When you repeat the records, keep every word exact and drop each picture.
---*---
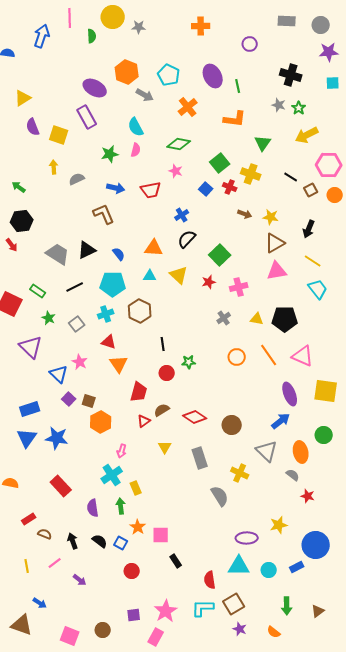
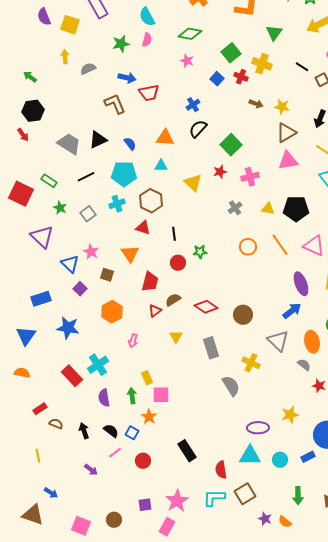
red trapezoid: (151, 190) -> (149, 93), moved
yellow triangle: (179, 275) -> (193, 183), moved
red triangle: (109, 342) -> (143, 228), moved
brown square: (89, 401) -> (107, 275), moved
blue triangle: (27, 438) -> (26, 336), moved
cyan cross: (112, 475) -> (98, 365), moved
pink square: (161, 535) -> (161, 395), moved
black rectangle: (176, 561) -> (187, 451), size x1.5
pink line: (55, 563) -> (115, 453), moved
purple star: (240, 629) -> (265, 519), moved

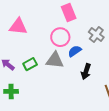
---*---
### WRITTEN REPLY
red trapezoid: (151, 190) -> (149, 93), moved
yellow triangle: (179, 275) -> (193, 183), moved
red triangle: (109, 342) -> (143, 228), moved
brown square: (89, 401) -> (107, 275), moved
blue triangle: (27, 438) -> (26, 336), moved
cyan cross: (112, 475) -> (98, 365), moved
pink square: (161, 535) -> (161, 395), moved
black rectangle: (176, 561) -> (187, 451), size x1.5
pink line: (55, 563) -> (115, 453), moved
purple star: (240, 629) -> (265, 519), moved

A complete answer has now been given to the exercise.